(Recorded data)
────────────────────

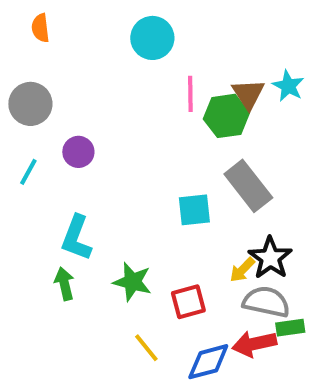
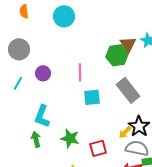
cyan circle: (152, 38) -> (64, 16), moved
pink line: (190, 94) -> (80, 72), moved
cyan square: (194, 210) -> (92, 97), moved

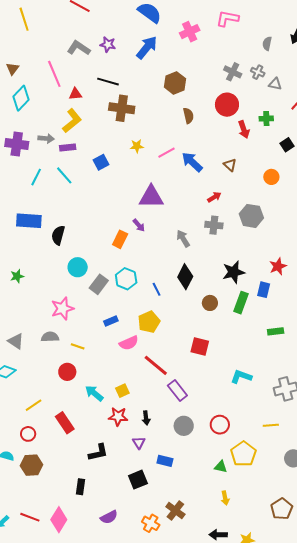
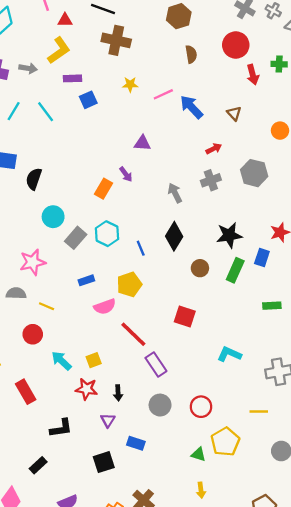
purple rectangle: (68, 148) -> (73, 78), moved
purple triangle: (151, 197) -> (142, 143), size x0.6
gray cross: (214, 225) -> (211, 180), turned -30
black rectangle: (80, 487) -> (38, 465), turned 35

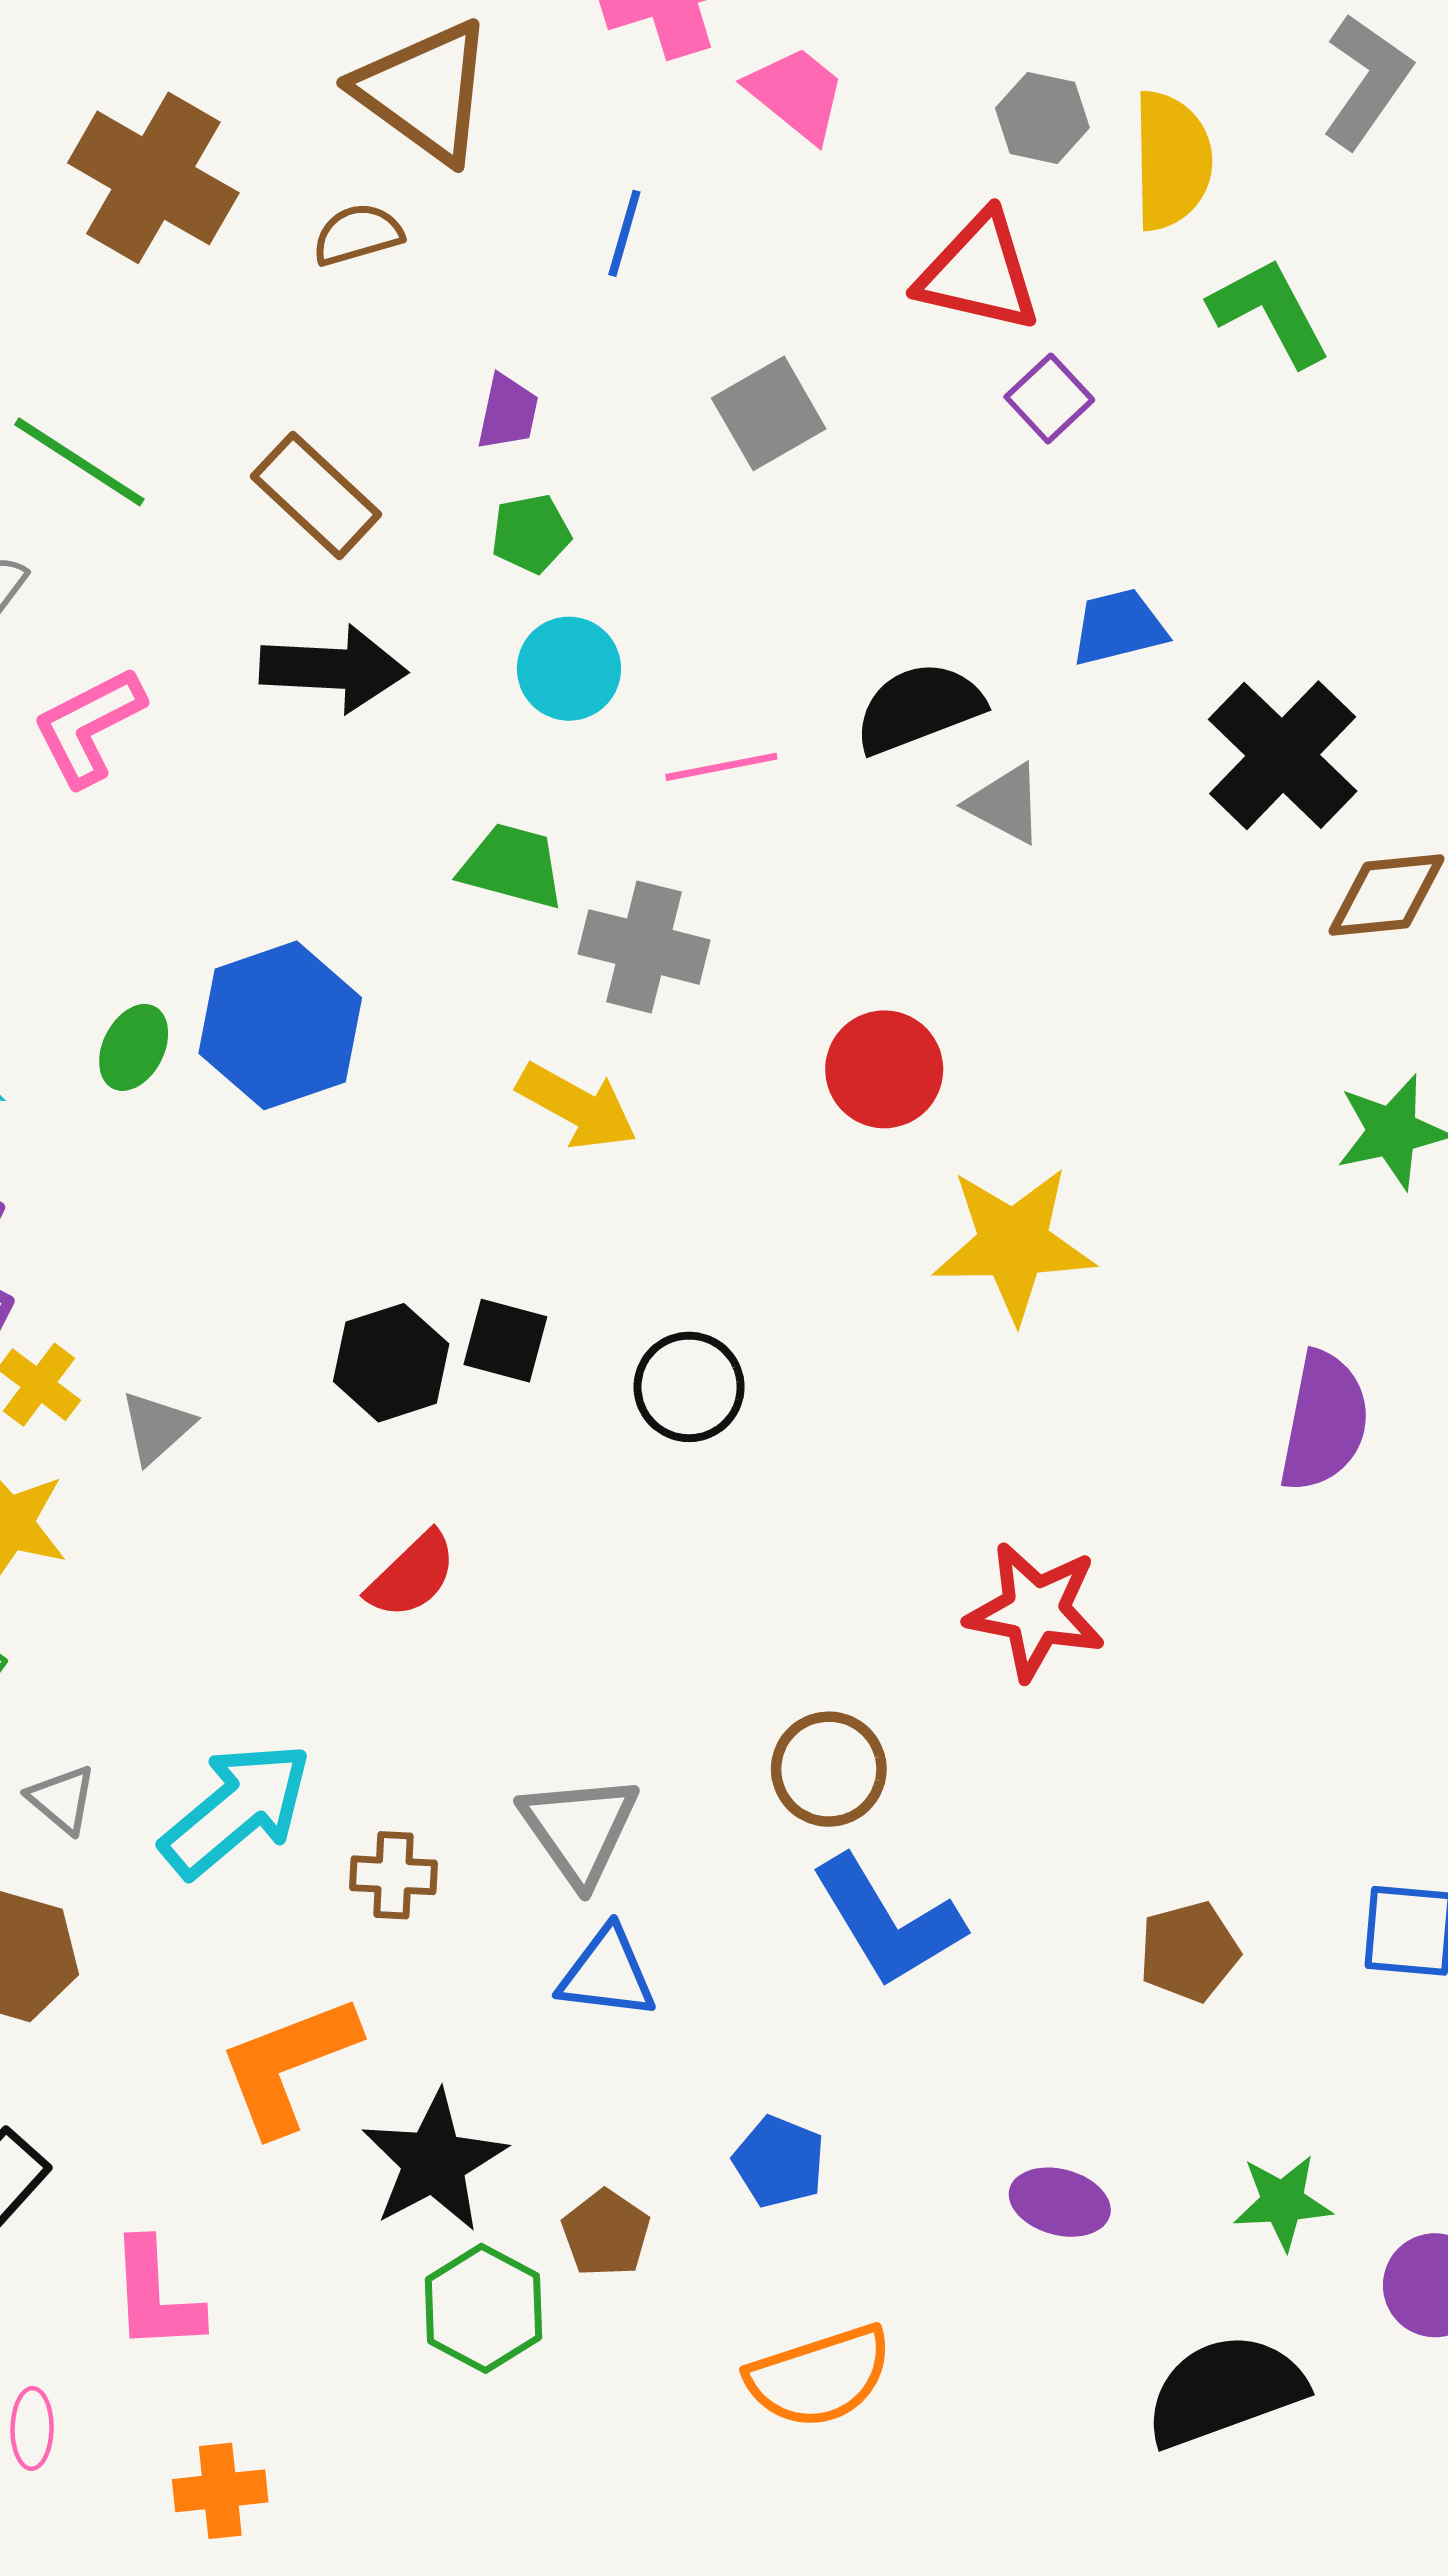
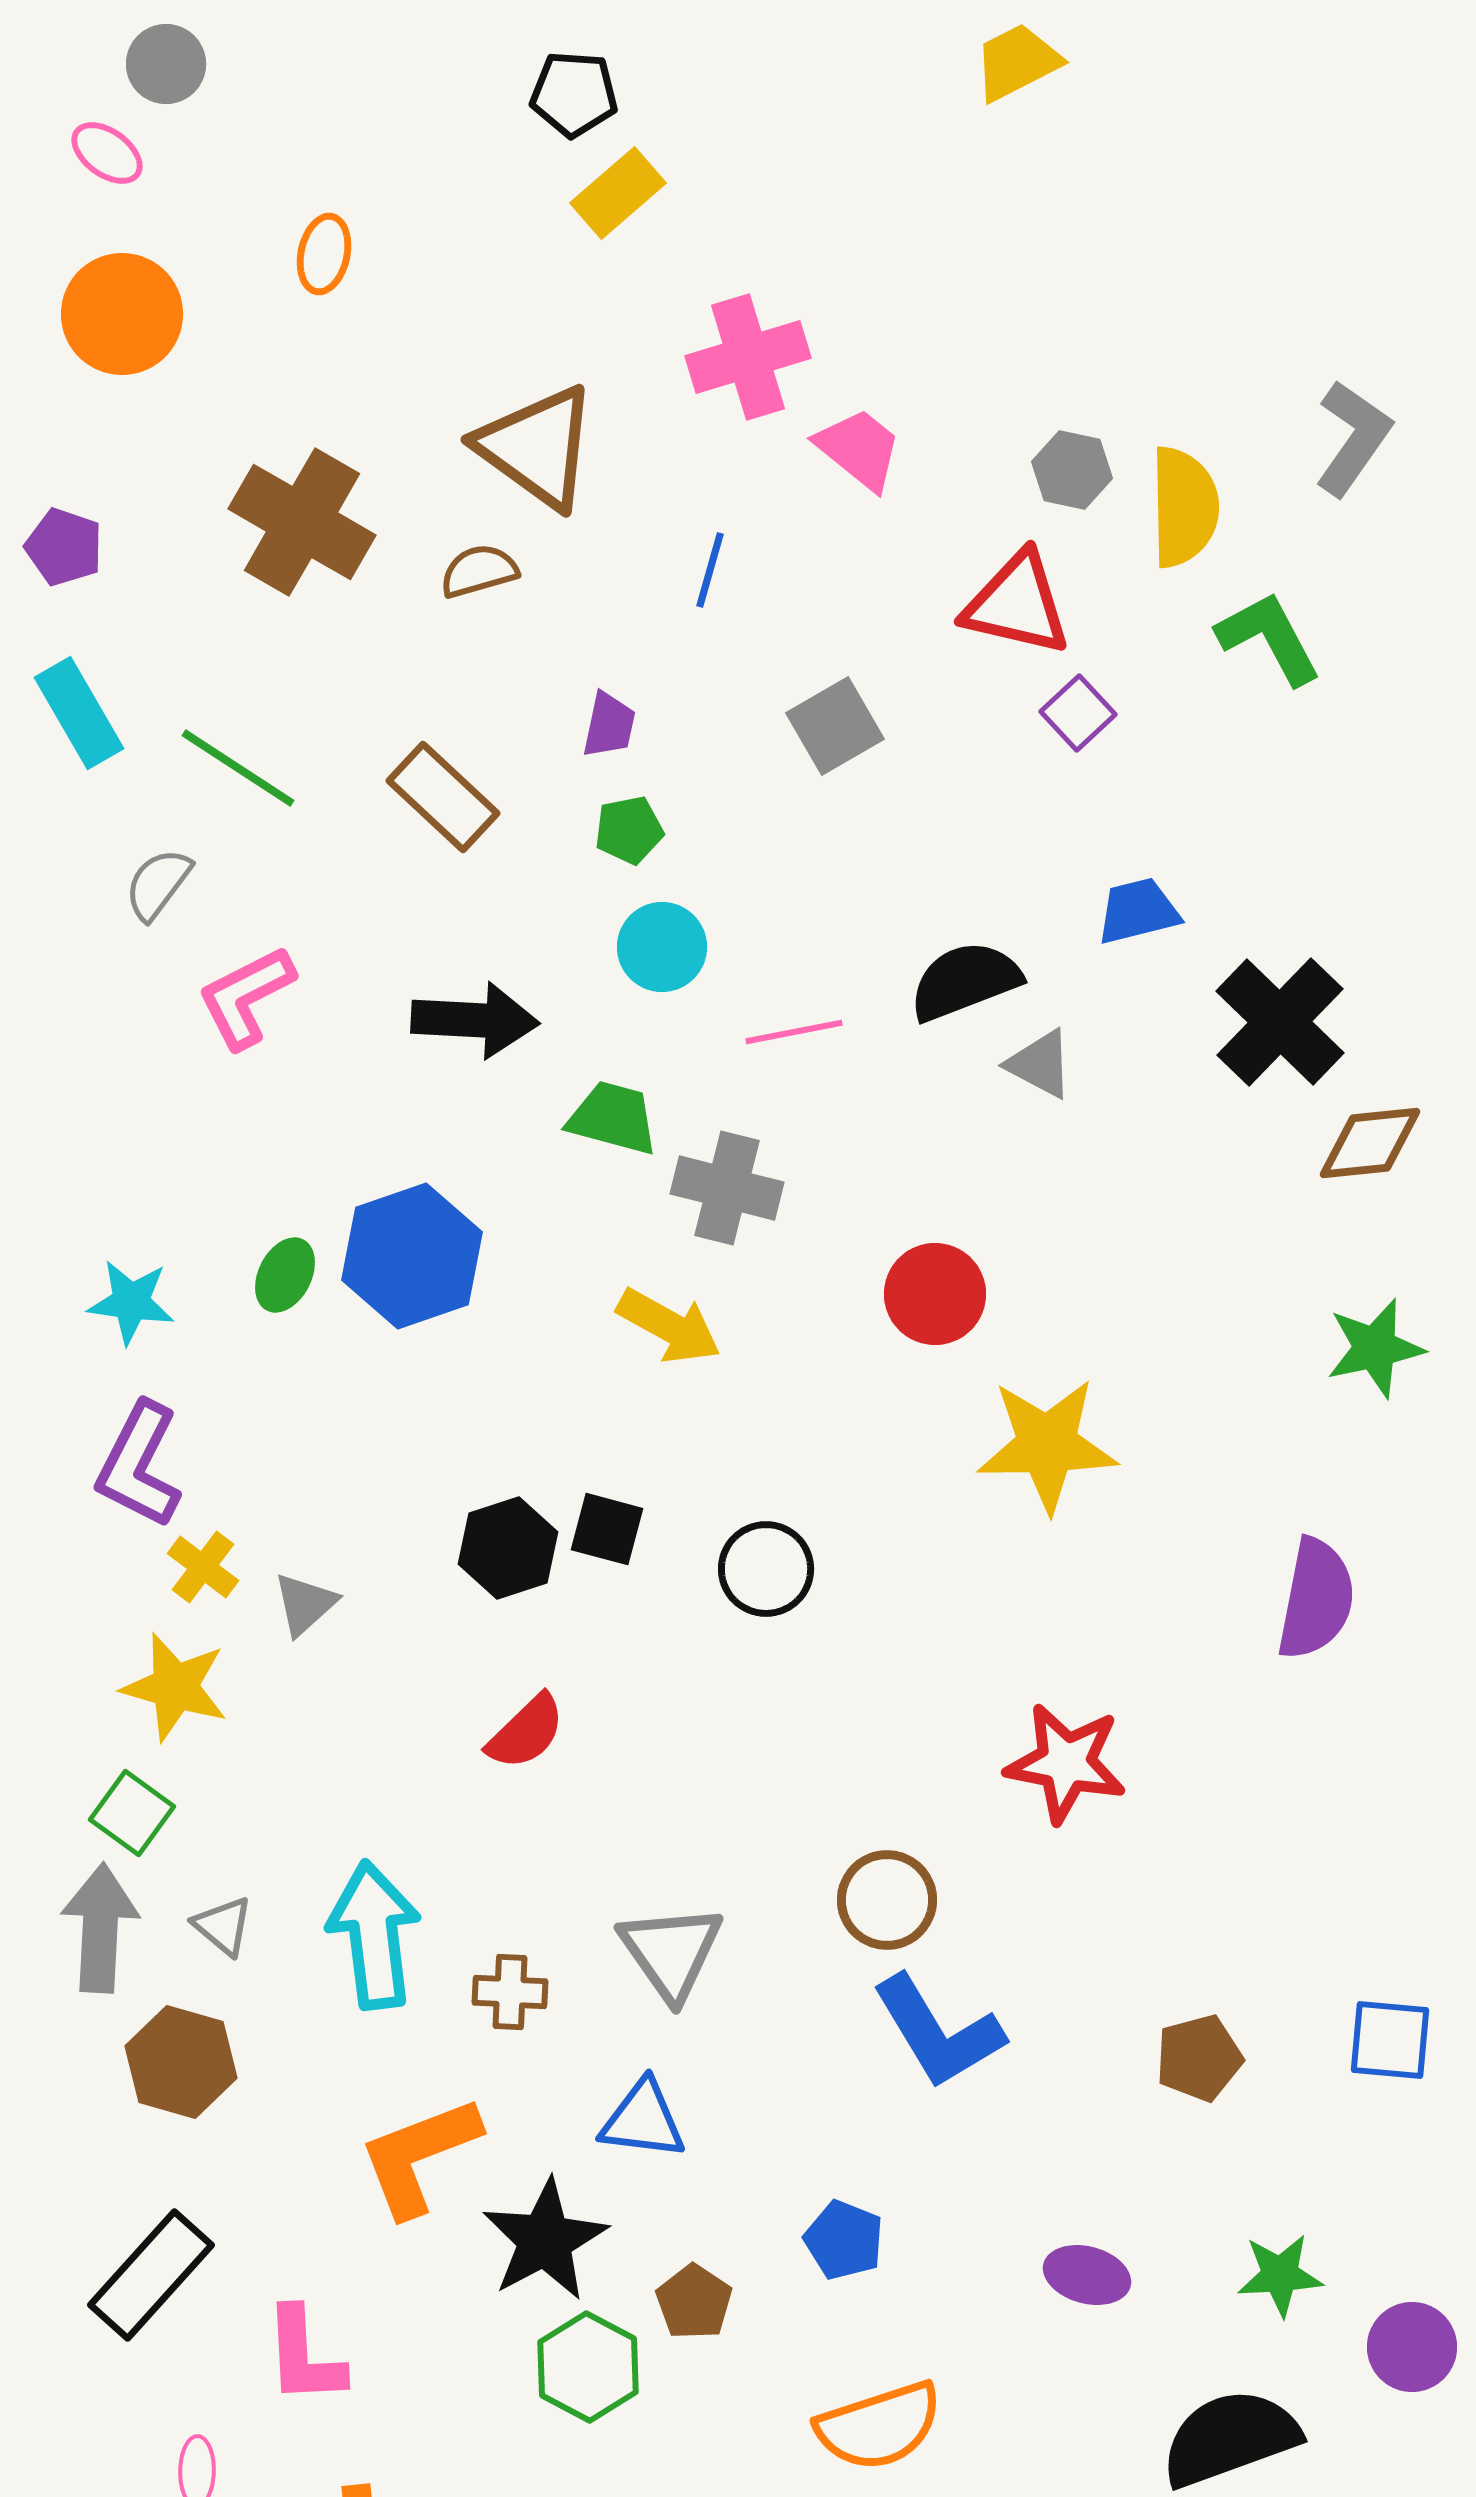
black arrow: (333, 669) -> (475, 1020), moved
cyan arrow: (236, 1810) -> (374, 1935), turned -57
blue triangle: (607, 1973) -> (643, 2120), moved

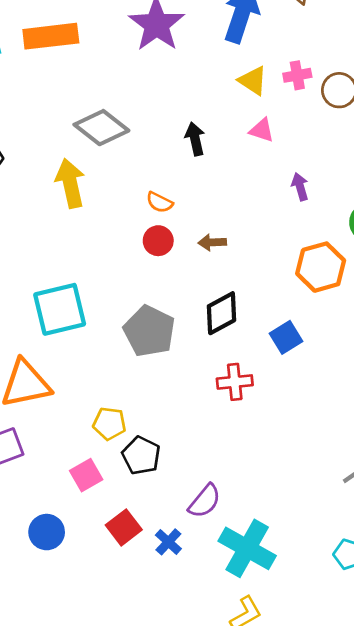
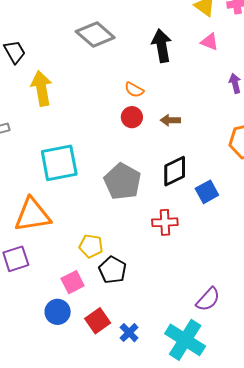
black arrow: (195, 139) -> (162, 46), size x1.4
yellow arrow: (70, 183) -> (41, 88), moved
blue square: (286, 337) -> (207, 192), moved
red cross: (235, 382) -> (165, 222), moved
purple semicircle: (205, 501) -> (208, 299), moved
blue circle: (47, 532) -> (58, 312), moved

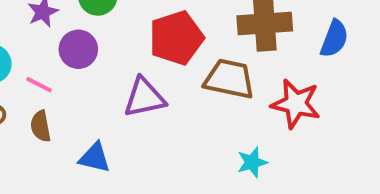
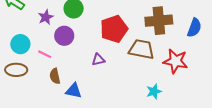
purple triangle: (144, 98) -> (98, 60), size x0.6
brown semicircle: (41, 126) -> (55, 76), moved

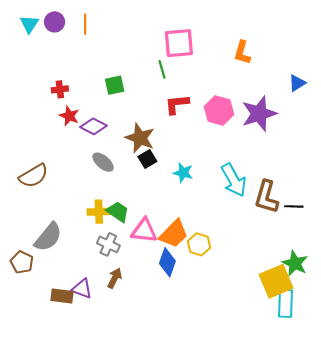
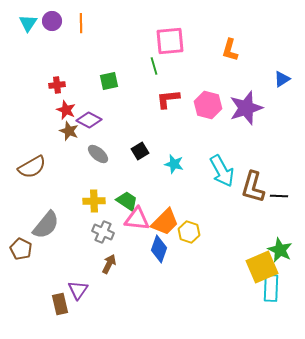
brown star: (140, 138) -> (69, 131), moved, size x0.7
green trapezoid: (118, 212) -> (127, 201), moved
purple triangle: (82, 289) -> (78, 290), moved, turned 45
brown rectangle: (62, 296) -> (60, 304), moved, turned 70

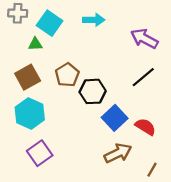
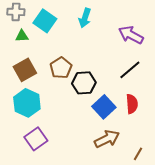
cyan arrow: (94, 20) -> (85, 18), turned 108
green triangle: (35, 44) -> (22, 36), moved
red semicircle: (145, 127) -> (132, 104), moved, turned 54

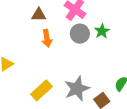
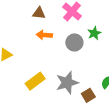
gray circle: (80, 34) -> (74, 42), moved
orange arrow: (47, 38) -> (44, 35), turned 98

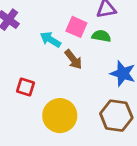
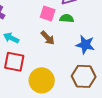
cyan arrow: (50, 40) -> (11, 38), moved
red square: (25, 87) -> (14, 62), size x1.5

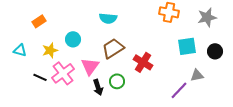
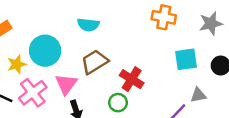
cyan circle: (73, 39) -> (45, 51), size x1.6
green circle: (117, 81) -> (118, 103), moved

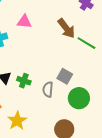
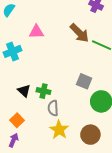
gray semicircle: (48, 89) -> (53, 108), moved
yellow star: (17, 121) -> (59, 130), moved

────────────────────

[THE PROBLEM]: For each line in the entries that contains the string "semicircle", make a copy.

[RESULT]:
purple semicircle: (205, 501) -> (208, 299), moved
brown semicircle: (41, 126) -> (55, 76), moved
red semicircle: (145, 127) -> (132, 104), moved, turned 54
gray semicircle: (48, 89) -> (53, 108), moved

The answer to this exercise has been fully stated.